Task data:
§ §

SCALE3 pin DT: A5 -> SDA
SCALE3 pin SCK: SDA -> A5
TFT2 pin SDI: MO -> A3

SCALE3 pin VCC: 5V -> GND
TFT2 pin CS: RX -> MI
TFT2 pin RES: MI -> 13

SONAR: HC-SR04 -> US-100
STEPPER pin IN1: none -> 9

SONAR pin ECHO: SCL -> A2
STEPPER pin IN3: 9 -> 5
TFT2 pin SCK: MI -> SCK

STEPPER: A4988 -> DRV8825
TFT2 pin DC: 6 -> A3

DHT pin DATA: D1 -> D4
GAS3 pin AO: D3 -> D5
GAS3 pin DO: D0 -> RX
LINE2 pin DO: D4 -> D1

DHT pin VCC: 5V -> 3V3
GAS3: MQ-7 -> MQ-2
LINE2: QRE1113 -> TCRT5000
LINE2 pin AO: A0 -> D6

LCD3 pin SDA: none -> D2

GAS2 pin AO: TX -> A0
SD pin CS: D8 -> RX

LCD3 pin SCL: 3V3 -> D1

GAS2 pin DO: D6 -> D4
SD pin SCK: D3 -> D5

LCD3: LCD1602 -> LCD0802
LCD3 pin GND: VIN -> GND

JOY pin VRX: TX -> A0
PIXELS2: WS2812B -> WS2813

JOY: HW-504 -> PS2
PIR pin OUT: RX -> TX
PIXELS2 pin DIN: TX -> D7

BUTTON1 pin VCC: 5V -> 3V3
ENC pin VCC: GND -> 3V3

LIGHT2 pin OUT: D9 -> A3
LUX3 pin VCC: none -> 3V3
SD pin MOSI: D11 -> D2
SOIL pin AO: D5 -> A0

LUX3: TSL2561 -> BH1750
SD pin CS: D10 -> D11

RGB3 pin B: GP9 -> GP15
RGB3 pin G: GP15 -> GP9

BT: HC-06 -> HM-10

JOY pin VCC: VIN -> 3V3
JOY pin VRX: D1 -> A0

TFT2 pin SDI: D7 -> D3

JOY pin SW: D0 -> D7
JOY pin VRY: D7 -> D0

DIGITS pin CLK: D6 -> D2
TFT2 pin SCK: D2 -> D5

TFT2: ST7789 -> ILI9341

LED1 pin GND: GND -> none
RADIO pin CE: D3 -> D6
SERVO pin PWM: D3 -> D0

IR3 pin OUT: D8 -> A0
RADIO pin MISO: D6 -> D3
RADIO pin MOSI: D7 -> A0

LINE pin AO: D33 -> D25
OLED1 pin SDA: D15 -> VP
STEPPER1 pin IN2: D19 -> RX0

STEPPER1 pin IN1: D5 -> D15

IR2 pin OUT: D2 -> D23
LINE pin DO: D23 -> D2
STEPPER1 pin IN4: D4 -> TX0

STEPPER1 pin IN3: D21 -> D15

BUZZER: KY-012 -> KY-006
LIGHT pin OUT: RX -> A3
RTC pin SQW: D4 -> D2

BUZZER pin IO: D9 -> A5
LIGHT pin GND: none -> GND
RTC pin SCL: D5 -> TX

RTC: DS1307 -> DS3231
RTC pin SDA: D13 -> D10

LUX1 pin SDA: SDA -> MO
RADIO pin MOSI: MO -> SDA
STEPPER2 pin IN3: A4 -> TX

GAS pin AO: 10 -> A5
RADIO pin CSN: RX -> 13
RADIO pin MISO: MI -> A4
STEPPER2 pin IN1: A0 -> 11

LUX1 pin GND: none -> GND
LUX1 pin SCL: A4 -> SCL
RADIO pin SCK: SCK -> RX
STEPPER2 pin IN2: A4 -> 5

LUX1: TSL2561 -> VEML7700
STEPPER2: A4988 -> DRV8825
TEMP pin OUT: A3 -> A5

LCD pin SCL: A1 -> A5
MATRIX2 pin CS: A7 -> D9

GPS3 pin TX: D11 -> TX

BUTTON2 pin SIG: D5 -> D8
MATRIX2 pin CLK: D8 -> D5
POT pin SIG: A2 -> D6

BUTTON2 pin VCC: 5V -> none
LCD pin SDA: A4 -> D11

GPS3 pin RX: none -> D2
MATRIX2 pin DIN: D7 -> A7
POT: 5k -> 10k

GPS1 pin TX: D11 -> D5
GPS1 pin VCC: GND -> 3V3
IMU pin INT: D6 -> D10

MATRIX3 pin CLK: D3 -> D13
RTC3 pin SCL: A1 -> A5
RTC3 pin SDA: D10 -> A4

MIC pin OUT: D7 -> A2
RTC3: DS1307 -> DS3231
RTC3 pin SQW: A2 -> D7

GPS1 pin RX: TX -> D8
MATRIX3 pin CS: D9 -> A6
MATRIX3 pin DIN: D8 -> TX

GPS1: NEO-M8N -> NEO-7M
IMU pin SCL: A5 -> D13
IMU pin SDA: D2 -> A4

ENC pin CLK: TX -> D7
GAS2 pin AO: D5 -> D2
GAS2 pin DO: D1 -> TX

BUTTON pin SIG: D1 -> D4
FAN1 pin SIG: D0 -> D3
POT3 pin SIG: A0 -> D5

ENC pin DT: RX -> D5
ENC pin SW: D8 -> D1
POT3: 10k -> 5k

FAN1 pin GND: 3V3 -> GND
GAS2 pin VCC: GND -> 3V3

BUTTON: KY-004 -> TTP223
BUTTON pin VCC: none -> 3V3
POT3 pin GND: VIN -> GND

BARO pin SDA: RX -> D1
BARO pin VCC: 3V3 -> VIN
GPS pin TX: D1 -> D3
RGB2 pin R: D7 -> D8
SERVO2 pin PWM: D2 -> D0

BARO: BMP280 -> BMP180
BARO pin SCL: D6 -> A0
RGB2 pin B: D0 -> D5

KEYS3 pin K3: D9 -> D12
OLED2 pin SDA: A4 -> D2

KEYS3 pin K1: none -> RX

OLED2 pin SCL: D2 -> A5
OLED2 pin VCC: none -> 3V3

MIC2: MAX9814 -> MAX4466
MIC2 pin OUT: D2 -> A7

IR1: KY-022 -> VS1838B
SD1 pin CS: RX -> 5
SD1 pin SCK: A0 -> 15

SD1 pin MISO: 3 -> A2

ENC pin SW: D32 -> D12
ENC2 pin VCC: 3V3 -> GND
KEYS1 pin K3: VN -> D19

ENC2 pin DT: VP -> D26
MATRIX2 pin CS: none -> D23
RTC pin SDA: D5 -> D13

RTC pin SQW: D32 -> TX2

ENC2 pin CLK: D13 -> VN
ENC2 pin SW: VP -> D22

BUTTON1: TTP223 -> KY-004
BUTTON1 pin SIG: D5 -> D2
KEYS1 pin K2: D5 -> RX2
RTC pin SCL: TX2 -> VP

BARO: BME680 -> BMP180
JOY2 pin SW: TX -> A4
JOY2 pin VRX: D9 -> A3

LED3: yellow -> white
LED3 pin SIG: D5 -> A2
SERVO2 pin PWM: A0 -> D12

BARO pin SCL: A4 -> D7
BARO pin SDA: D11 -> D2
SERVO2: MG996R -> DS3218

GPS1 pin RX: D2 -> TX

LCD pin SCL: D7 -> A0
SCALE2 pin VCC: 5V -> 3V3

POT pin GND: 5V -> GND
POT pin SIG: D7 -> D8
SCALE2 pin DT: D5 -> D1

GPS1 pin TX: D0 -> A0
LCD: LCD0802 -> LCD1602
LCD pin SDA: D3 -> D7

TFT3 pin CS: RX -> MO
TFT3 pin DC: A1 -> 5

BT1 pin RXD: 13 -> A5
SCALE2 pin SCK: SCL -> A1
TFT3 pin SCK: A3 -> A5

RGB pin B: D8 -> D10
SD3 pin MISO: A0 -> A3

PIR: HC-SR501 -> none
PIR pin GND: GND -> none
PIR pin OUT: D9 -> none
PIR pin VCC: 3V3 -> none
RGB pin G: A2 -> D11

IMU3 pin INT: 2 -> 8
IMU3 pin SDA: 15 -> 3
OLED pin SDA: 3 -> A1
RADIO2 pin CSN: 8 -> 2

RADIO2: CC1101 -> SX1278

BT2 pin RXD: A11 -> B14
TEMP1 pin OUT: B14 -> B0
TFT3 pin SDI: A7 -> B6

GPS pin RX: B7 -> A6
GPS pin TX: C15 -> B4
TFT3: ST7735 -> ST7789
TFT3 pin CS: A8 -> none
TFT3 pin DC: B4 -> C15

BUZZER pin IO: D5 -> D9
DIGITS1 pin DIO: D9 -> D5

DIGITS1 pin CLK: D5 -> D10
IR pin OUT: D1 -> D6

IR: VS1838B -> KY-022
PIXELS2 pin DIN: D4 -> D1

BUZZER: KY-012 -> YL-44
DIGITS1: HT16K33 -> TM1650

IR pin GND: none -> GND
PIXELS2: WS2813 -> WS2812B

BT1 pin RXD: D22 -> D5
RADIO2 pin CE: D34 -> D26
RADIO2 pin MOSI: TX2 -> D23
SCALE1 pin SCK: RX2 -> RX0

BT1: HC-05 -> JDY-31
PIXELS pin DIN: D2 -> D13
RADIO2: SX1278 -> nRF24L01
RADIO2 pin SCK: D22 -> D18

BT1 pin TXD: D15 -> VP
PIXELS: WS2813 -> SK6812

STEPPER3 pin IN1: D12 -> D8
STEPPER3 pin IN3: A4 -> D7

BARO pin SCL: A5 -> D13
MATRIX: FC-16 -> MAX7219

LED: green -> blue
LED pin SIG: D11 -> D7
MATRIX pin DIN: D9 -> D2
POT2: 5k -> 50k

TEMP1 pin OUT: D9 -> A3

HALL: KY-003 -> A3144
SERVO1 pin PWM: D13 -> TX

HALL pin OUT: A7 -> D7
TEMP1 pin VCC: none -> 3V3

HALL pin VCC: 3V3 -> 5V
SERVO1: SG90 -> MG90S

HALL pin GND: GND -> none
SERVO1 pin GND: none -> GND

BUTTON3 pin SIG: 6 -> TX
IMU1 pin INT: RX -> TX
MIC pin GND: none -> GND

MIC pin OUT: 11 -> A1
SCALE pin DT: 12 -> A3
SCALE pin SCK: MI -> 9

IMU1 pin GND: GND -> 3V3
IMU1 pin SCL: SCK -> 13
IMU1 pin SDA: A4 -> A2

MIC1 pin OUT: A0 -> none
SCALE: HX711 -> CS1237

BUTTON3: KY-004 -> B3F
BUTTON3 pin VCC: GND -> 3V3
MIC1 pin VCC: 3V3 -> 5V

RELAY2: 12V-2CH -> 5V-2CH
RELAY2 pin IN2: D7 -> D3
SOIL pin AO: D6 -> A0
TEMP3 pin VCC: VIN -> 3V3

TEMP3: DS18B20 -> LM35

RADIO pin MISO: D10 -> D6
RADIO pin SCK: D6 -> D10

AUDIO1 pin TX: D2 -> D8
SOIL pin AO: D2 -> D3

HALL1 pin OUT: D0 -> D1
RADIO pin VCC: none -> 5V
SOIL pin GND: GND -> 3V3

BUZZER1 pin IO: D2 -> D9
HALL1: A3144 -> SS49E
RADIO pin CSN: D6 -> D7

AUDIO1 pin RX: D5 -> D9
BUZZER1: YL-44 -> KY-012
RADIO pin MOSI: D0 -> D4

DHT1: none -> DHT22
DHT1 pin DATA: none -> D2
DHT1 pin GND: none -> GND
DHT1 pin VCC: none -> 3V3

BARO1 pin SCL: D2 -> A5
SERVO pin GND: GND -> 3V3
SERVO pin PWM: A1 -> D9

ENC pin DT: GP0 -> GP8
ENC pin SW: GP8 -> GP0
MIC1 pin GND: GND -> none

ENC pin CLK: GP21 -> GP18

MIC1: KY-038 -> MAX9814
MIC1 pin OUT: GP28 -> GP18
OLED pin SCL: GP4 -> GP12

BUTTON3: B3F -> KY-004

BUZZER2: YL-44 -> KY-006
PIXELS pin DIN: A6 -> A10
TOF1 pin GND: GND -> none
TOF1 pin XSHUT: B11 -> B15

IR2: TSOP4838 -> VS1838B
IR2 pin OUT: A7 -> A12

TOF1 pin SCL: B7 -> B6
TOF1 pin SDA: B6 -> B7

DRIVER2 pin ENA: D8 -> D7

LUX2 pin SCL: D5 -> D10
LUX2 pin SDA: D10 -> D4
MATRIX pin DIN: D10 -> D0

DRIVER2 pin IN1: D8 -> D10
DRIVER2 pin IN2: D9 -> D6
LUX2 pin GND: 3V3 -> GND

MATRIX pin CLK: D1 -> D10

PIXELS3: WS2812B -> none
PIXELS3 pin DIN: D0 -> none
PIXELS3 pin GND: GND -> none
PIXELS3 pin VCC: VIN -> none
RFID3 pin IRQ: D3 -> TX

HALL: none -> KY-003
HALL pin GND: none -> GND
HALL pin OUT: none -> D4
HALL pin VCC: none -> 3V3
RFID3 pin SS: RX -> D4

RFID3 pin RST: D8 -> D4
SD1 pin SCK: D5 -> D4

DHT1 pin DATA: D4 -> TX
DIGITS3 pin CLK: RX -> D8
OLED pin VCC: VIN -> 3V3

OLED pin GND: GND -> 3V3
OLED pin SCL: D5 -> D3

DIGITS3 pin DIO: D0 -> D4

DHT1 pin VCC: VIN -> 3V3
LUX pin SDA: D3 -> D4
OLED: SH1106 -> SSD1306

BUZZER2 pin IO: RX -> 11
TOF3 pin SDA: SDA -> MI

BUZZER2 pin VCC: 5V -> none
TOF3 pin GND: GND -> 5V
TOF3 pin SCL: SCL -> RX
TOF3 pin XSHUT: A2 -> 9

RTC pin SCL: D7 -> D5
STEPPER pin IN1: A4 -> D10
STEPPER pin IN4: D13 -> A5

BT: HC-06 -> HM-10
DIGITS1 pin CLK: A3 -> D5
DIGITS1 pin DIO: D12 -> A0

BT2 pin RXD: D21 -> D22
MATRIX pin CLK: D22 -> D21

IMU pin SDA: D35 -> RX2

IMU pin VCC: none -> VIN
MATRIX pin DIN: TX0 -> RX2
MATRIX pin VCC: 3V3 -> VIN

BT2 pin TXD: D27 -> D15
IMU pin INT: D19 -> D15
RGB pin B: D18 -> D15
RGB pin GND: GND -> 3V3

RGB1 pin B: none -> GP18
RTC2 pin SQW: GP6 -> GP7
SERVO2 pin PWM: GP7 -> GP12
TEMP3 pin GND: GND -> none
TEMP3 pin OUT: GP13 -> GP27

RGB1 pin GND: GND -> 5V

§ §

Could you write out, unchanged, the line with "BUZZER2 pin VCC: 5V -> none" and every line after it in the data above?

Answer section:
BUZZER2 pin VCC: 5V -> none
TOF3 pin GND: GND -> 5V
TOF3 pin SCL: SCL -> RX
TOF3 pin XSHUT: A2 -> 9

RTC pin SCL: D7 -> D5
STEPPER pin IN1: A4 -> D10
STEPPER pin IN4: D13 -> A5

BT: HC-06 -> HM-10
DIGITS1 pin CLK: A3 -> D5
DIGITS1 pin DIO: D12 -> A0

BT2 pin RXD: D21 -> D22
MATRIX pin CLK: D22 -> D21

IMU pin SDA: D35 -> RX2

IMU pin VCC: none -> VIN
MATRIX pin DIN: TX0 -> RX2
MATRIX pin VCC: 3V3 -> VIN

BT2 pin TXD: D27 -> D15
IMU pin INT: D19 -> D15
RGB pin B: D18 -> D15
RGB pin GND: GND -> 3V3

RGB1 pin B: none -> GP18
RTC2 pin SQW: GP6 -> GP7
SERVO2 pin PWM: GP7 -> GP12
TEMP3 pin GND: GND -> none
TEMP3 pin OUT: GP13 -> GP27

RGB1 pin GND: GND -> 5V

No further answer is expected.